(Change detection outputs)

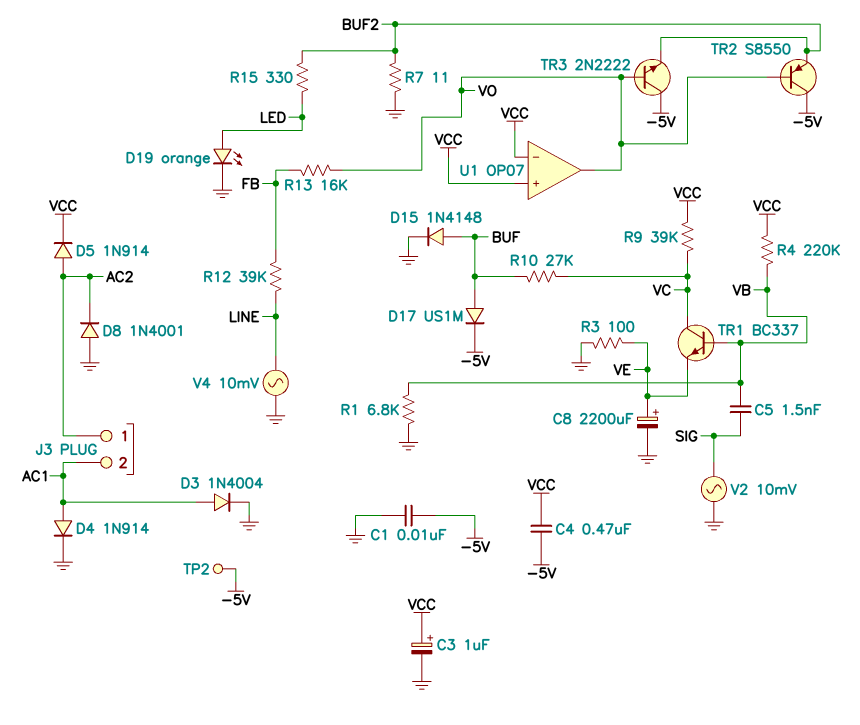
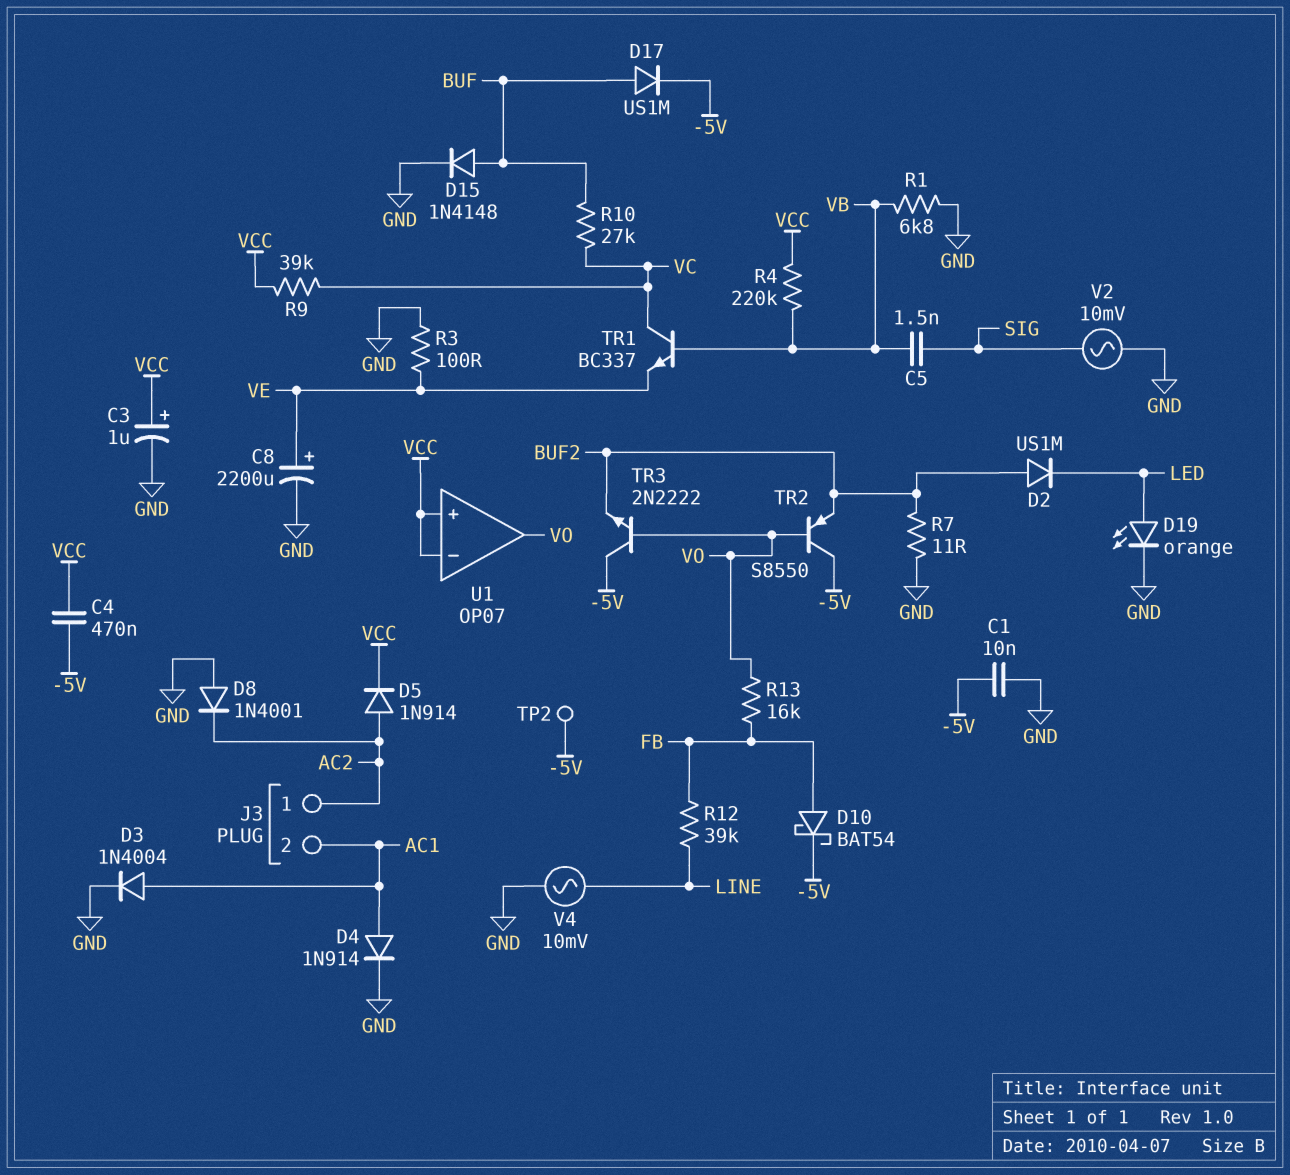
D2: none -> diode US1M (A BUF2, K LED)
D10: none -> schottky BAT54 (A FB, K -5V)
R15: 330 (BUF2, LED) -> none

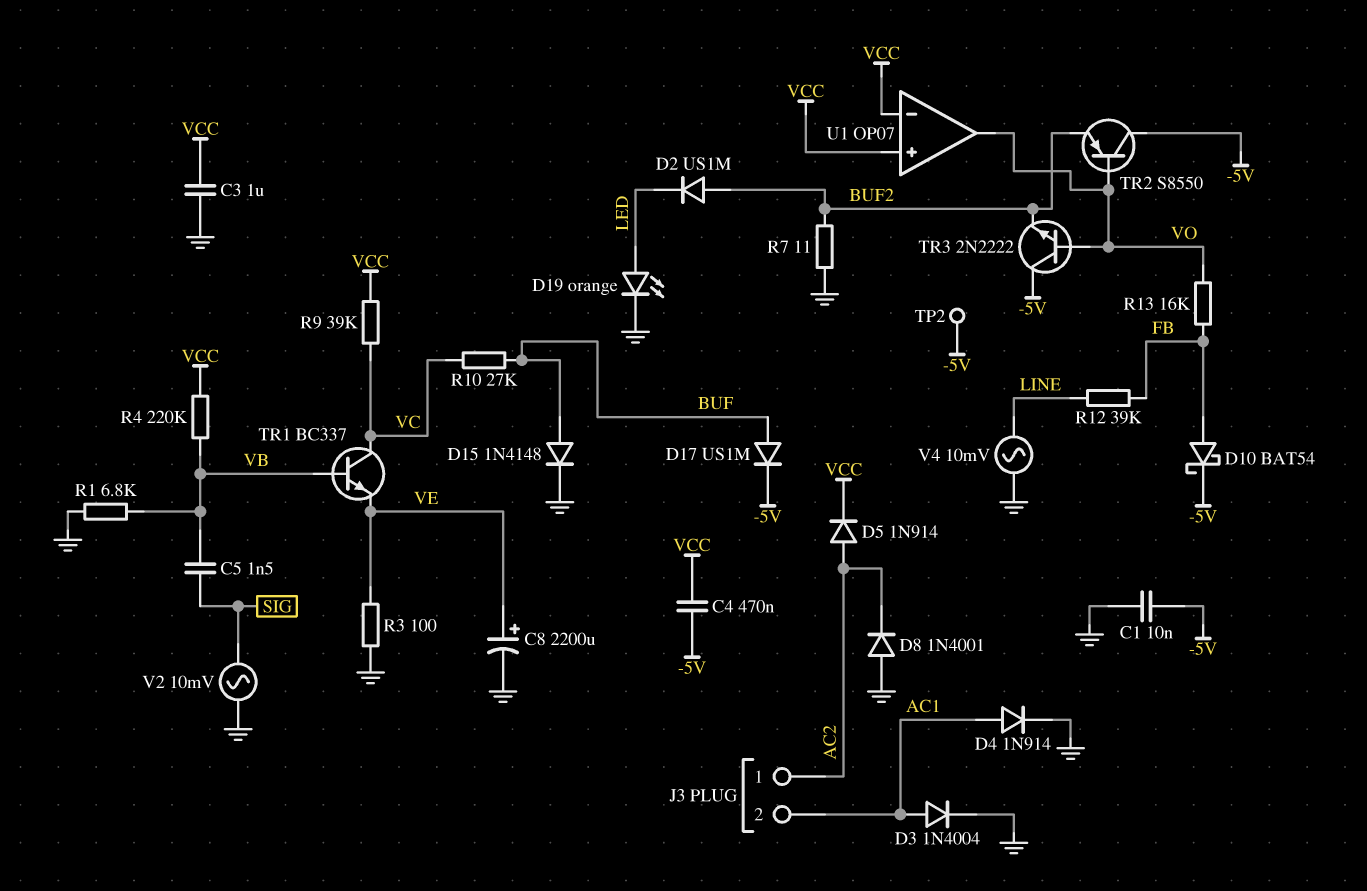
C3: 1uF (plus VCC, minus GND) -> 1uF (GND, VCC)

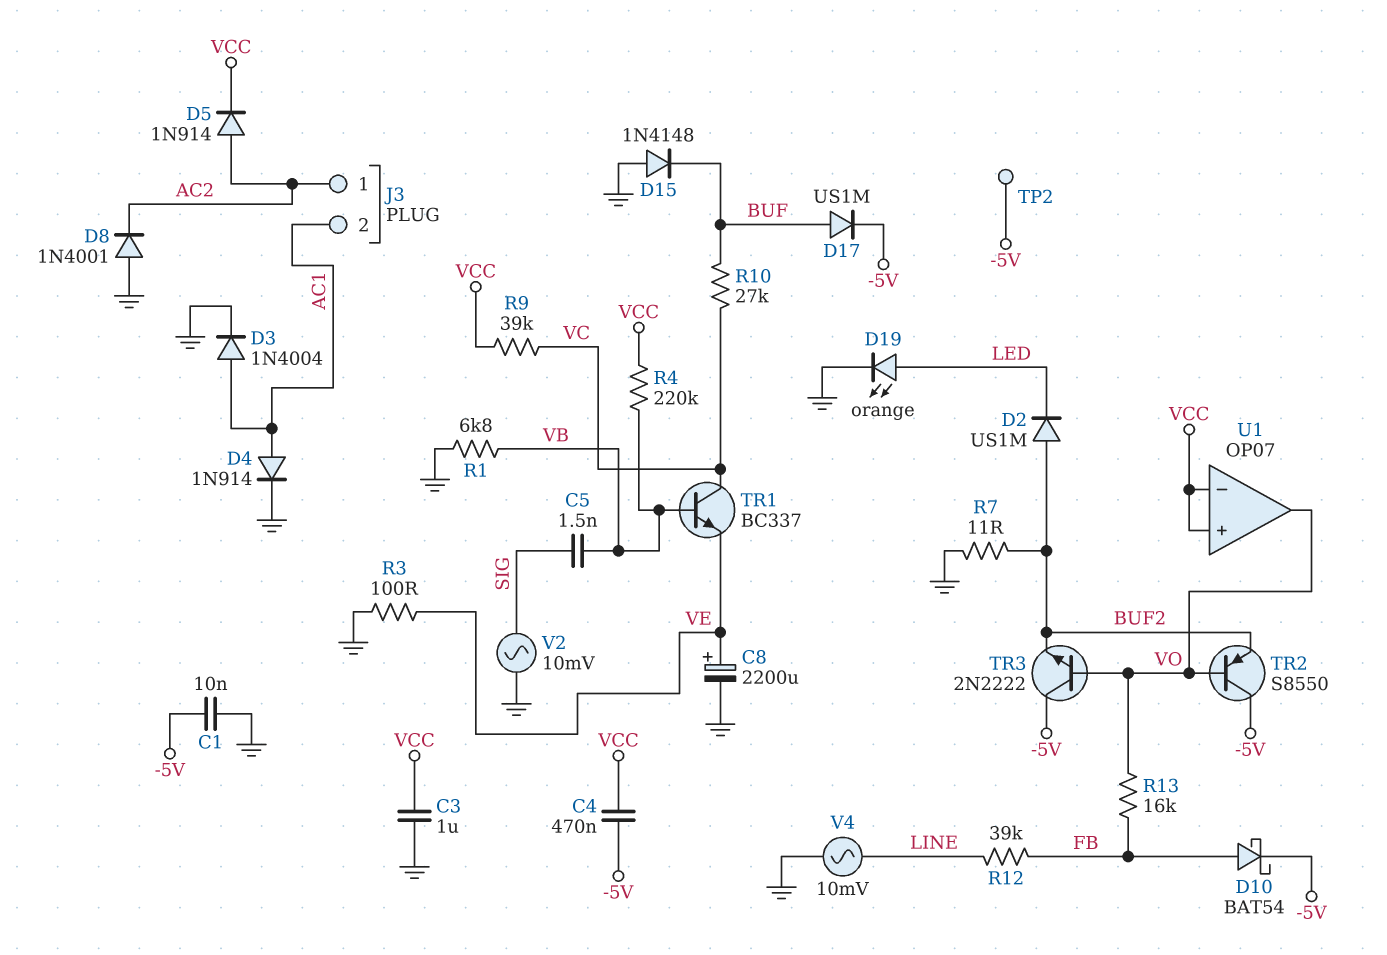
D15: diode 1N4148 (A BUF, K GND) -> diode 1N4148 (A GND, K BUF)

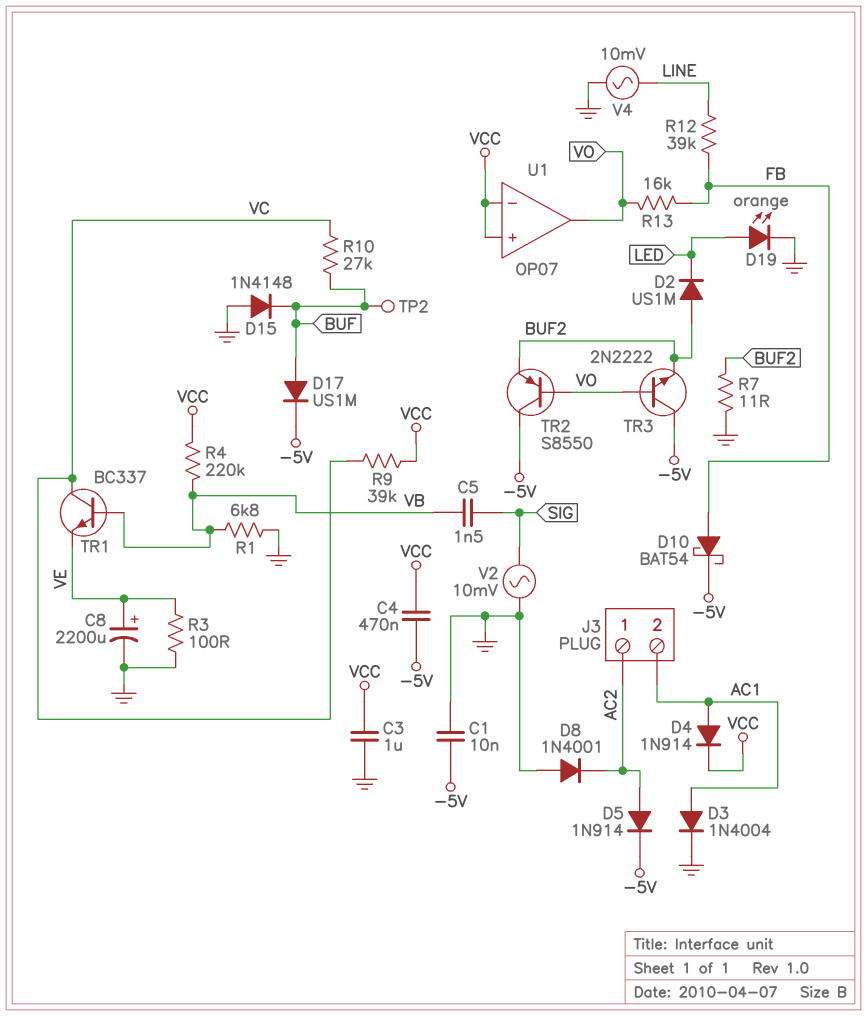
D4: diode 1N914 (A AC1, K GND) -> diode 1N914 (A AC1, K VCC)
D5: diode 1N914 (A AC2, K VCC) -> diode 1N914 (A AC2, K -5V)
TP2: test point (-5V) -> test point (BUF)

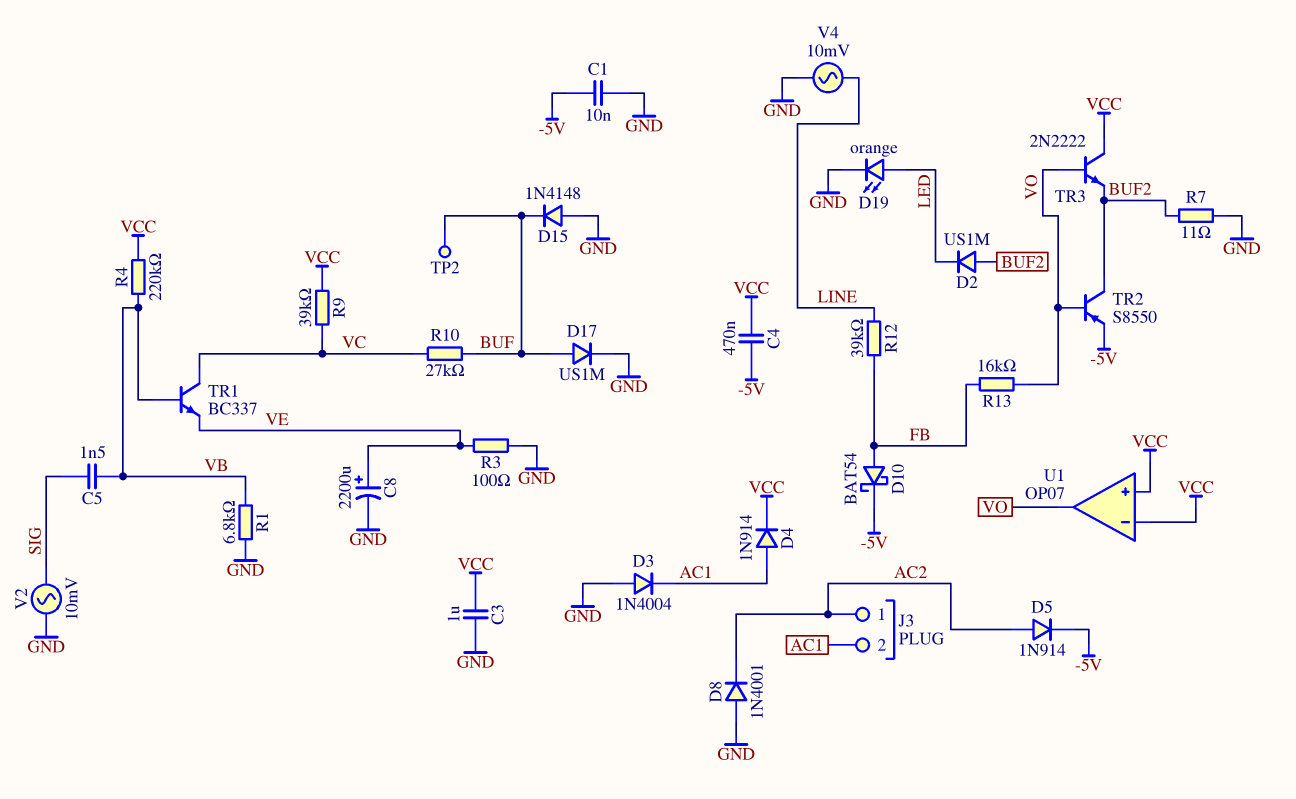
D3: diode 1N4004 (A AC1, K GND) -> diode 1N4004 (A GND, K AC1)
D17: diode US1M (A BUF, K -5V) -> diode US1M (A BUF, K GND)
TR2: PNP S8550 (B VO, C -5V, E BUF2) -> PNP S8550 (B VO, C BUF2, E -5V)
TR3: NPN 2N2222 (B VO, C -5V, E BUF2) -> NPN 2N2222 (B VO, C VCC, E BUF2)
* * *
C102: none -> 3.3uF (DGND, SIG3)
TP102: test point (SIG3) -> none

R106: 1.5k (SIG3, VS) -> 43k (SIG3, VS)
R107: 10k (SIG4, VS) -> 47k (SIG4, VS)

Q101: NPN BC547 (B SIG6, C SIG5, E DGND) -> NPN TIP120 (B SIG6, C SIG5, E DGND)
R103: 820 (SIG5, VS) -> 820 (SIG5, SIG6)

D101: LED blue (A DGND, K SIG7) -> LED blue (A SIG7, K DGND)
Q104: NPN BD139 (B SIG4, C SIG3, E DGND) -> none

(Your instructions) Both boundary lines included, write out word for word only the lines above from the one containing "C3: 1uF (plus" to the one containing "D5: diode 1N914", leaving out any pictures.

(Exercise response)
C3: 1uF (plus VCC, minus GND) -> 1uF (GND, VCC)

D15: diode 1N4148 (A BUF, K GND) -> diode 1N4148 (A GND, K BUF)

D4: diode 1N914 (A AC1, K GND) -> diode 1N914 (A AC1, K VCC)
D5: diode 1N914 (A AC2, K VCC) -> diode 1N914 (A AC2, K -5V)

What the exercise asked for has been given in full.